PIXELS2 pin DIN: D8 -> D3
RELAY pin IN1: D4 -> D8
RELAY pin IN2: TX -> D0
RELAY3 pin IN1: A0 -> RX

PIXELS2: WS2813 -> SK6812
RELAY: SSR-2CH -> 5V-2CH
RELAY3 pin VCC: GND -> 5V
* * *
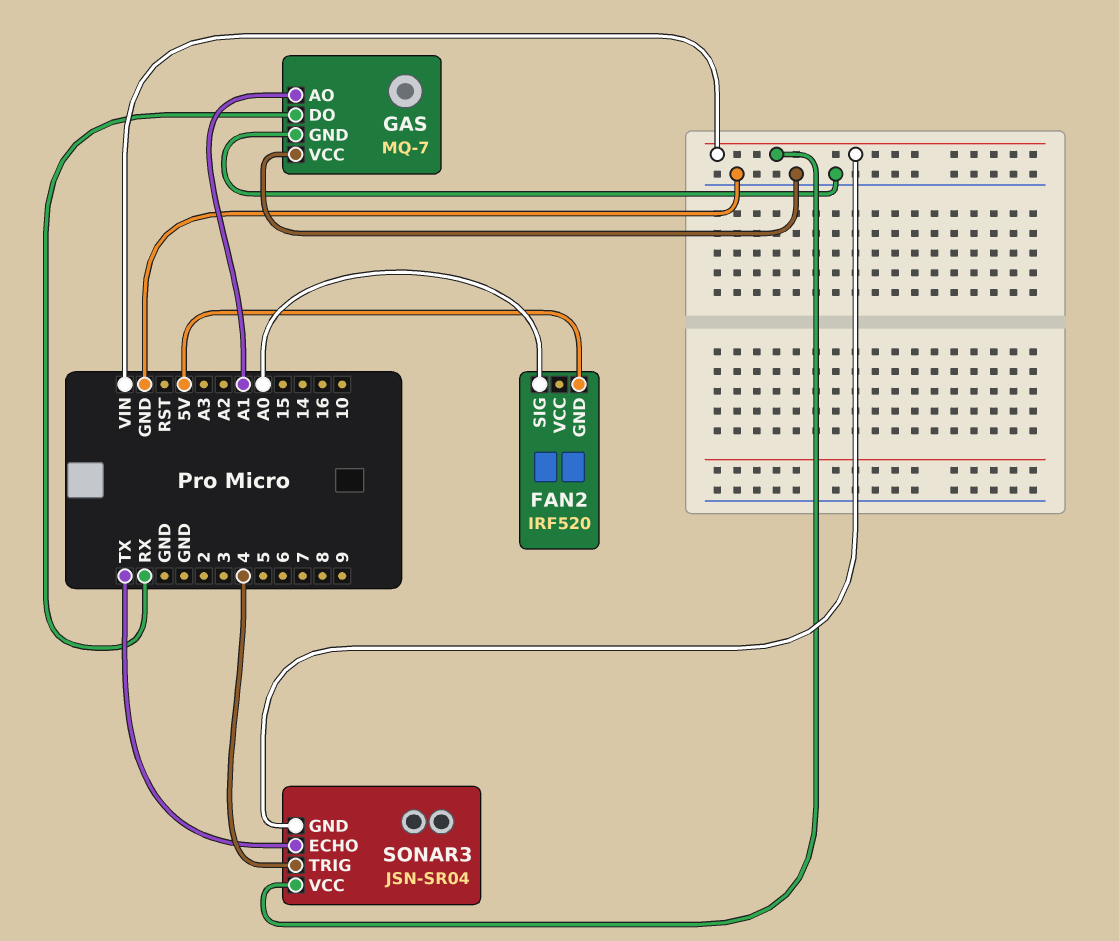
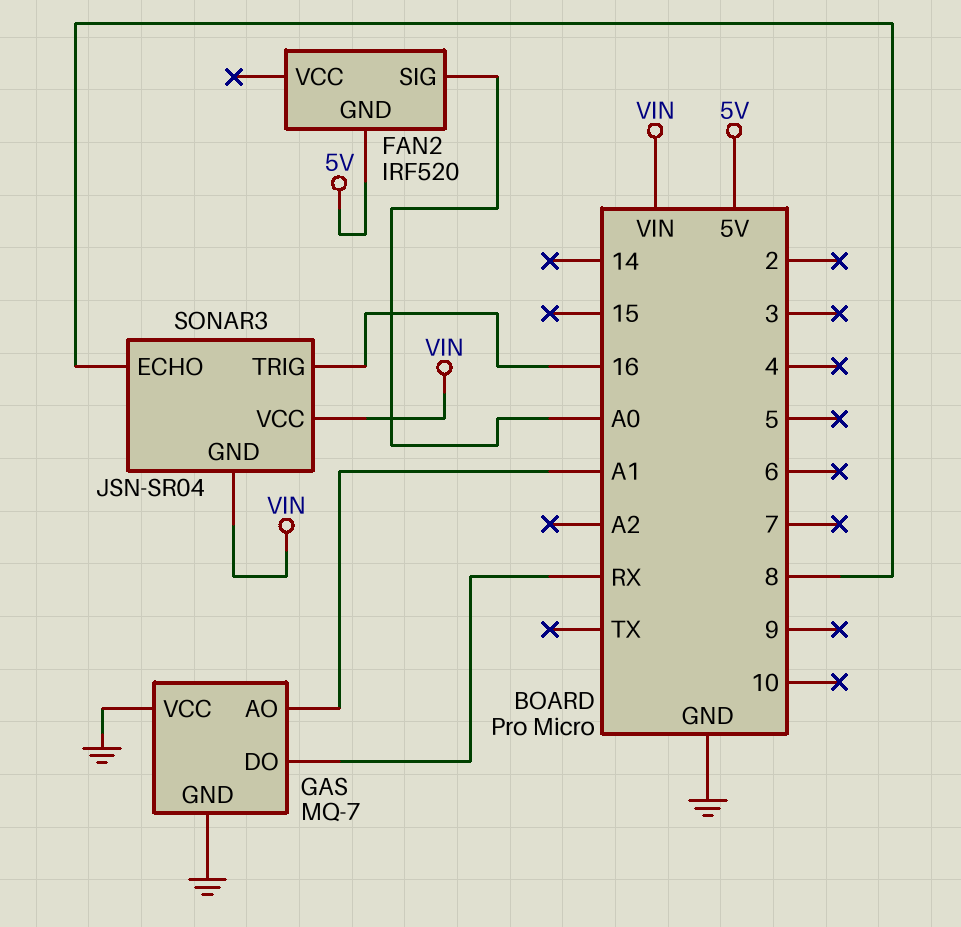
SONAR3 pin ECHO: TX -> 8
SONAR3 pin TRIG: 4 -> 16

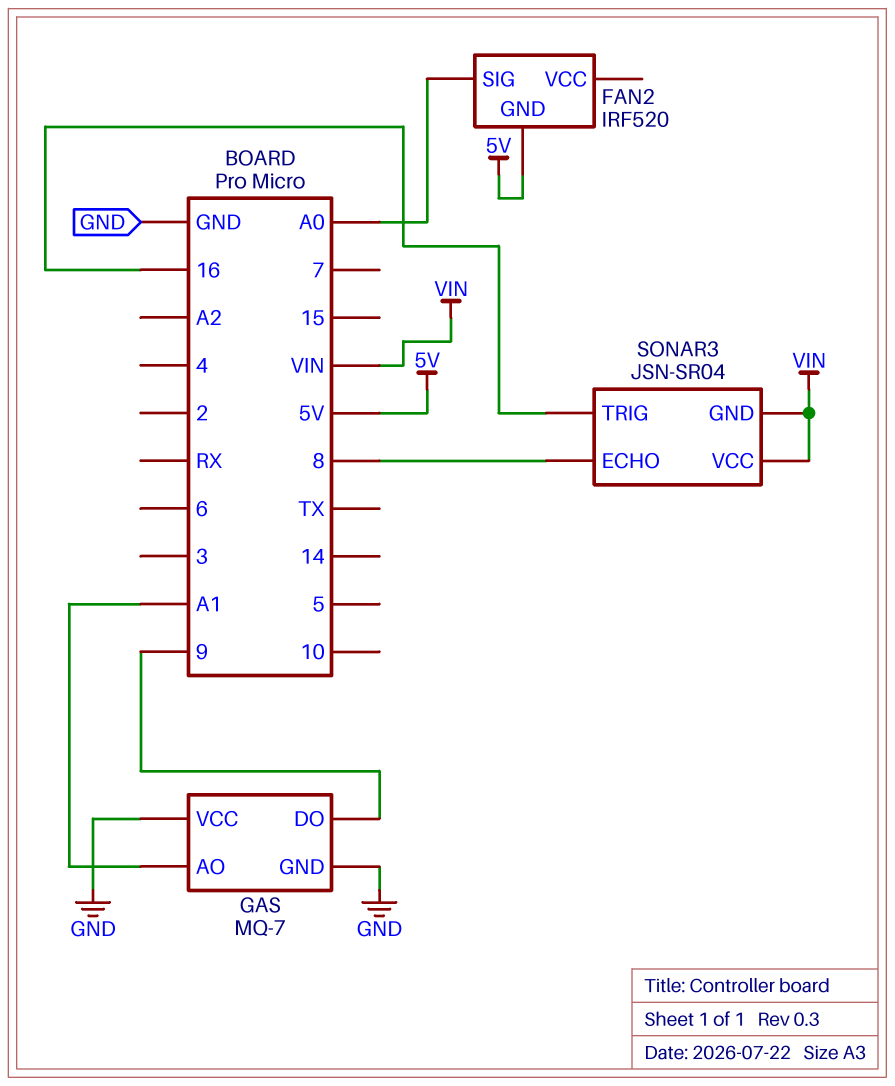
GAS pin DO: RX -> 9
* * *
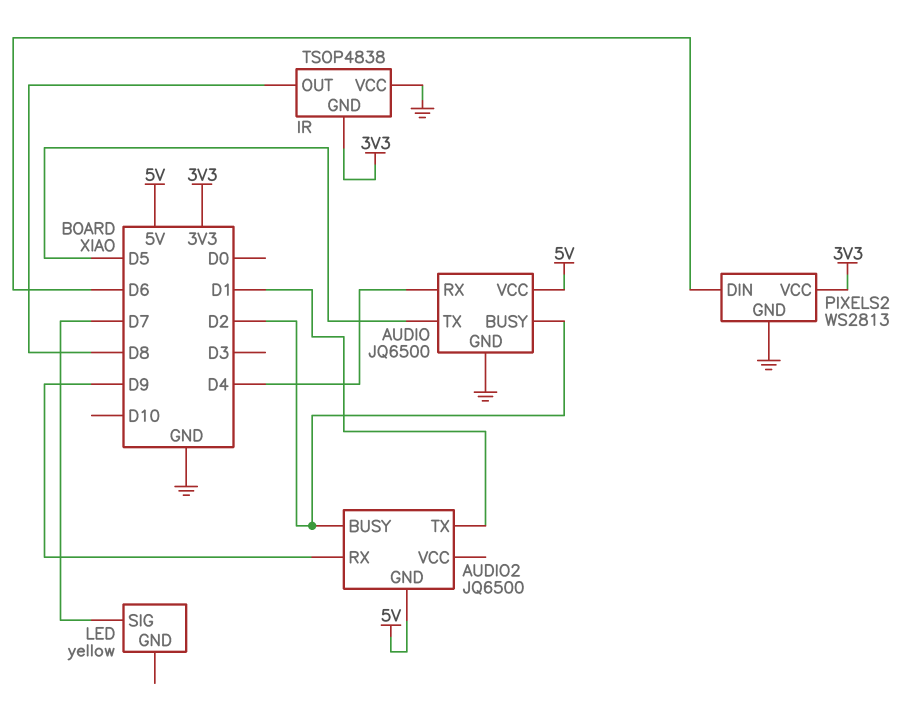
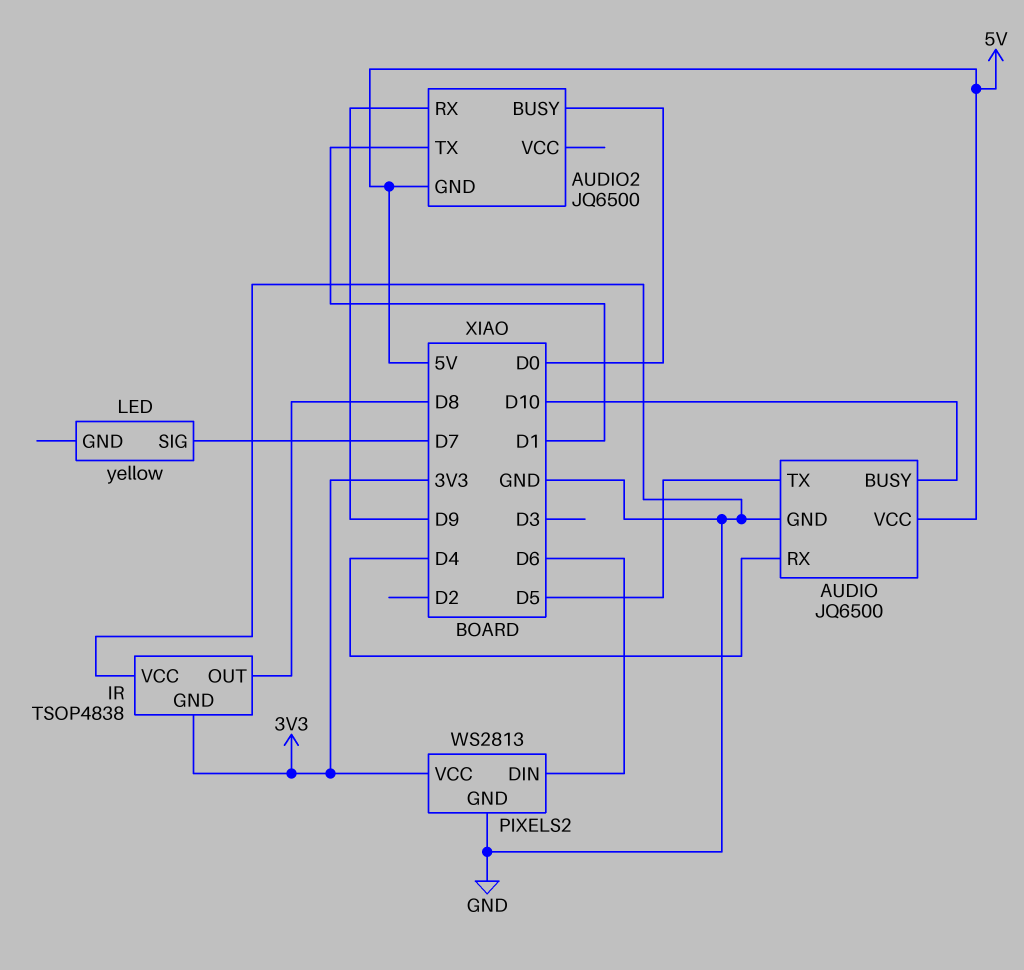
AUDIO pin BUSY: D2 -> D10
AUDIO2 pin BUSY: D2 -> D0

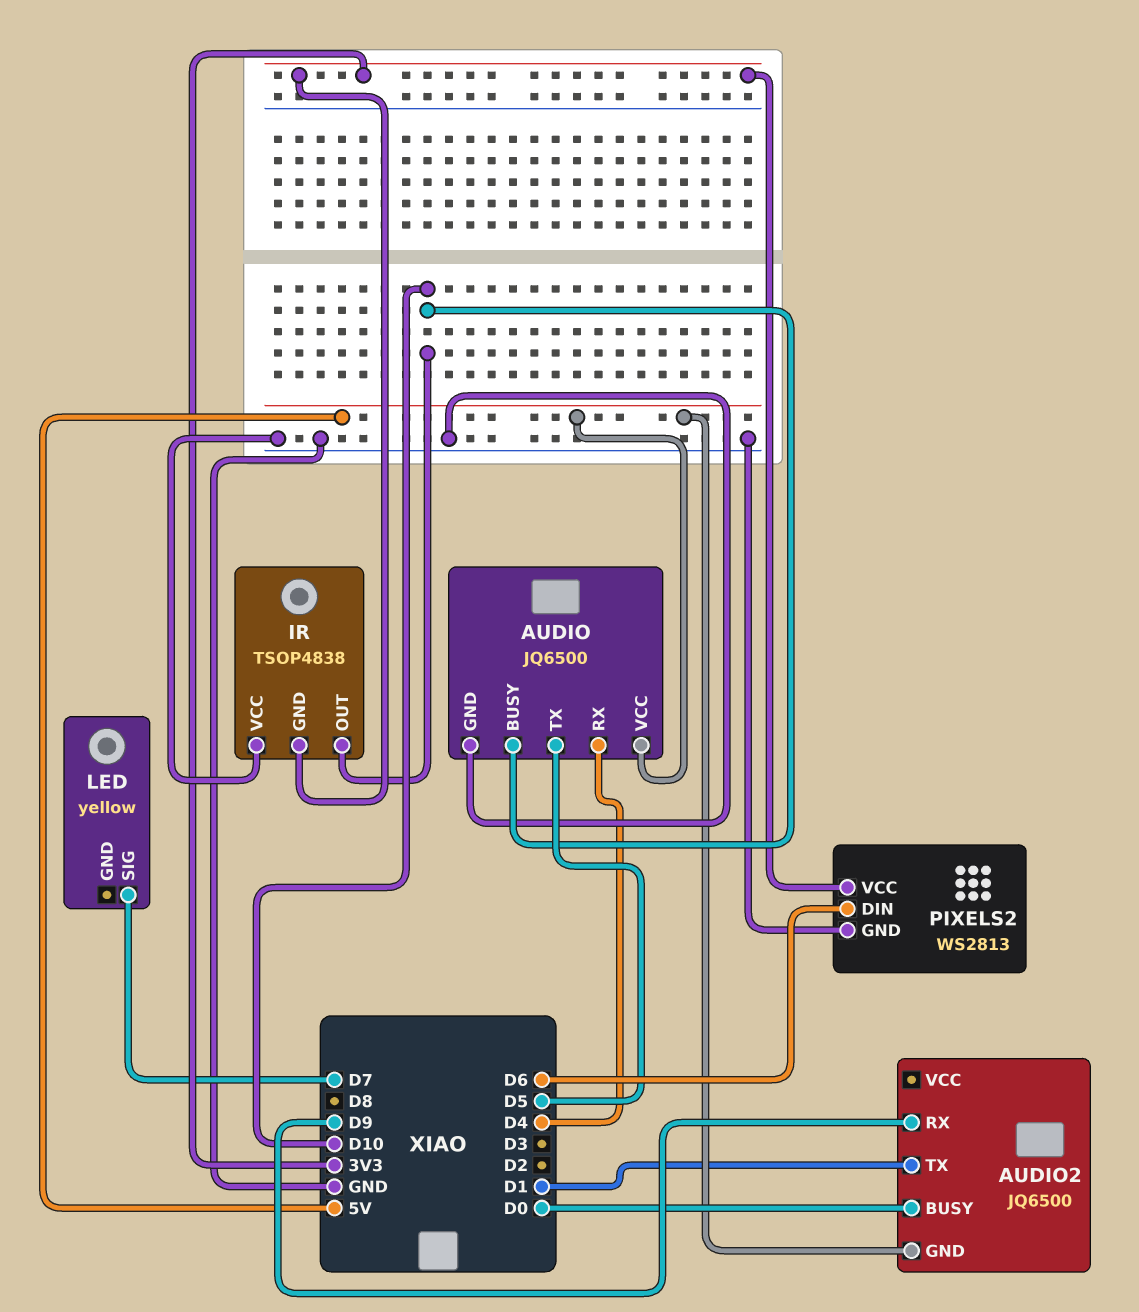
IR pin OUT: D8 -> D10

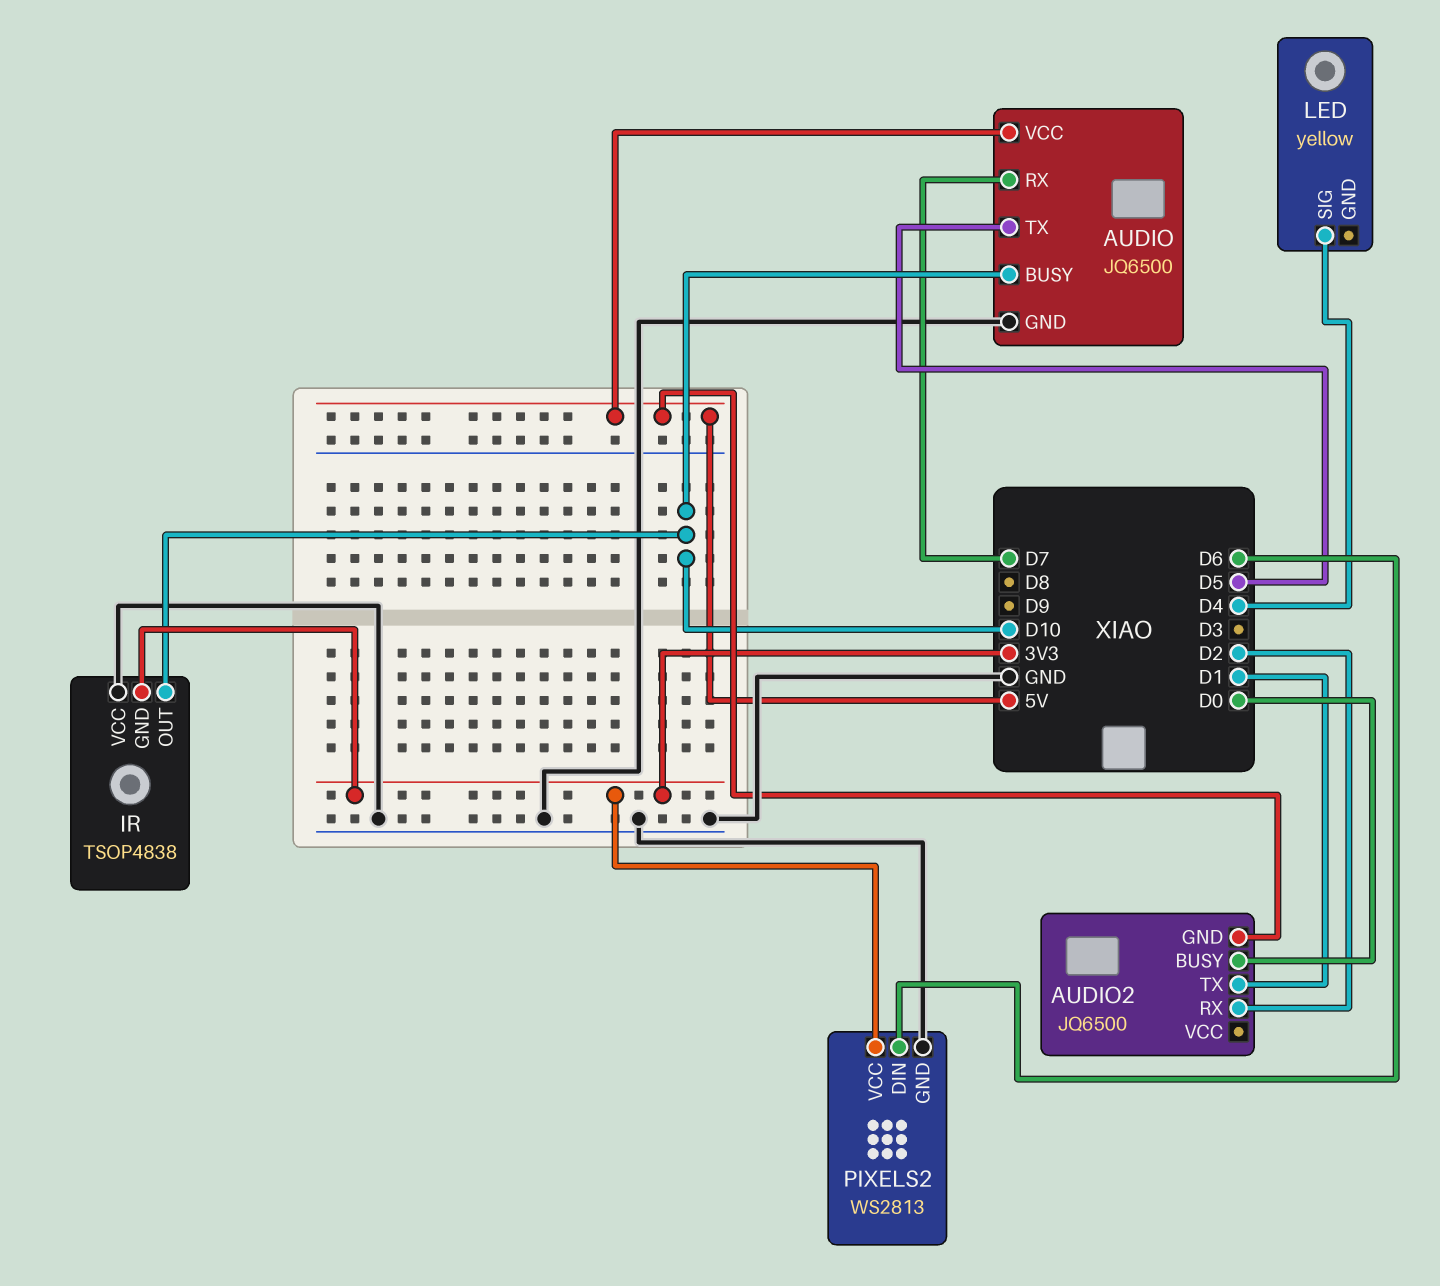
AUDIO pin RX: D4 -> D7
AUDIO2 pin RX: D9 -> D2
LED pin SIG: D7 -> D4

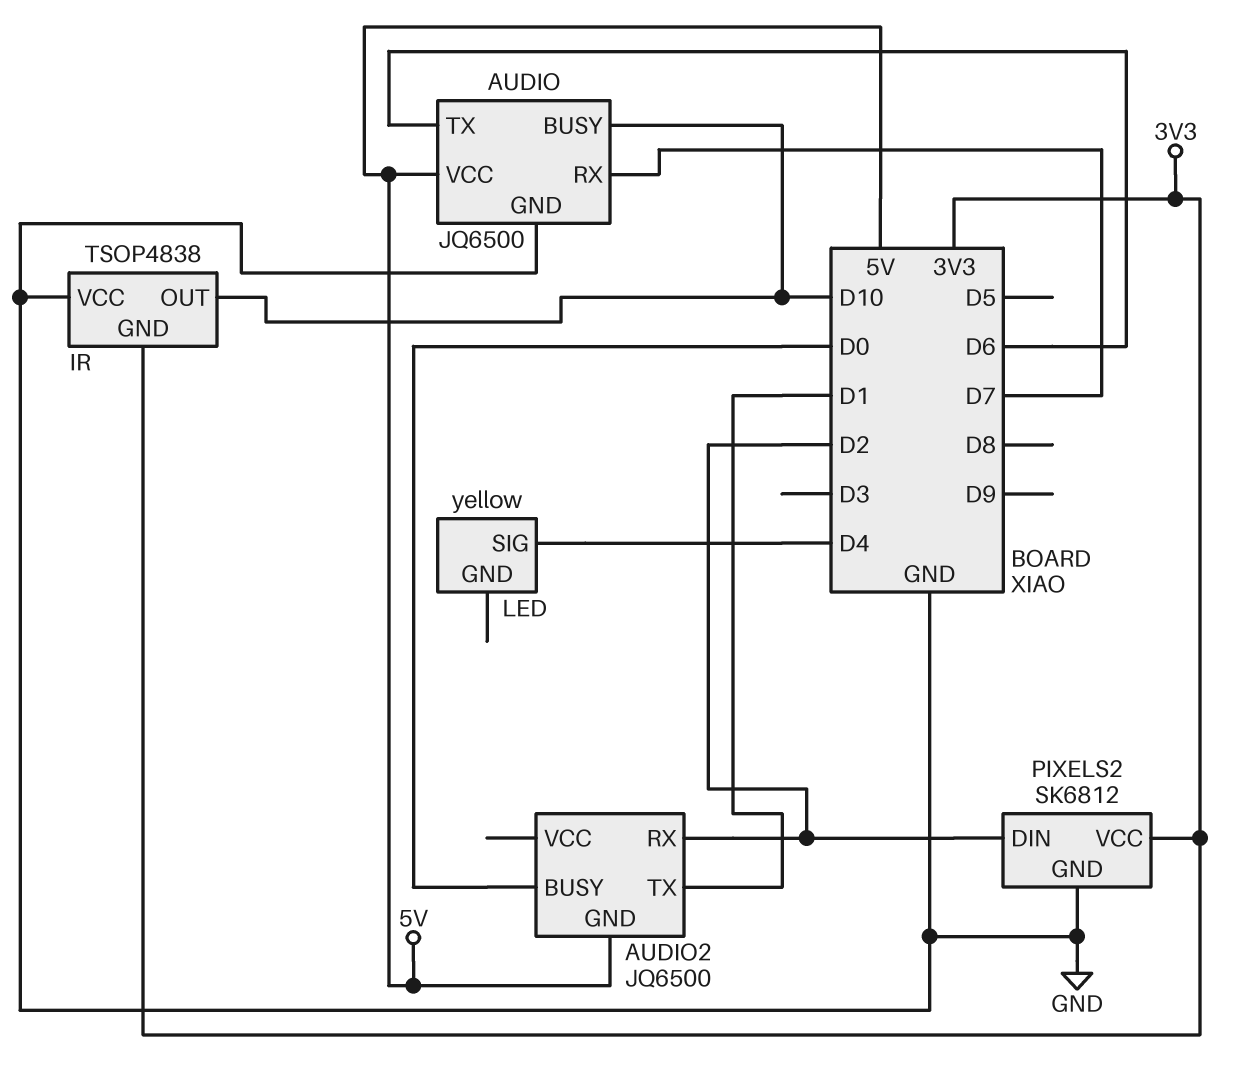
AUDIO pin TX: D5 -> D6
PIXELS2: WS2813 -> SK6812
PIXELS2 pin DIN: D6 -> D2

▶ _The problem_
With the line that has "RELAY pin IN1: D4 -> D8" as the first and the line that has "RELAY3 pin VCC: GND -> 5V" as the last, repeat exactly that run of lines above and no more.

▶ _Answer area_
RELAY pin IN1: D4 -> D8
RELAY pin IN2: TX -> D0
RELAY3 pin IN1: A0 -> RX

PIXELS2: WS2813 -> SK6812
RELAY: SSR-2CH -> 5V-2CH
RELAY3 pin VCC: GND -> 5V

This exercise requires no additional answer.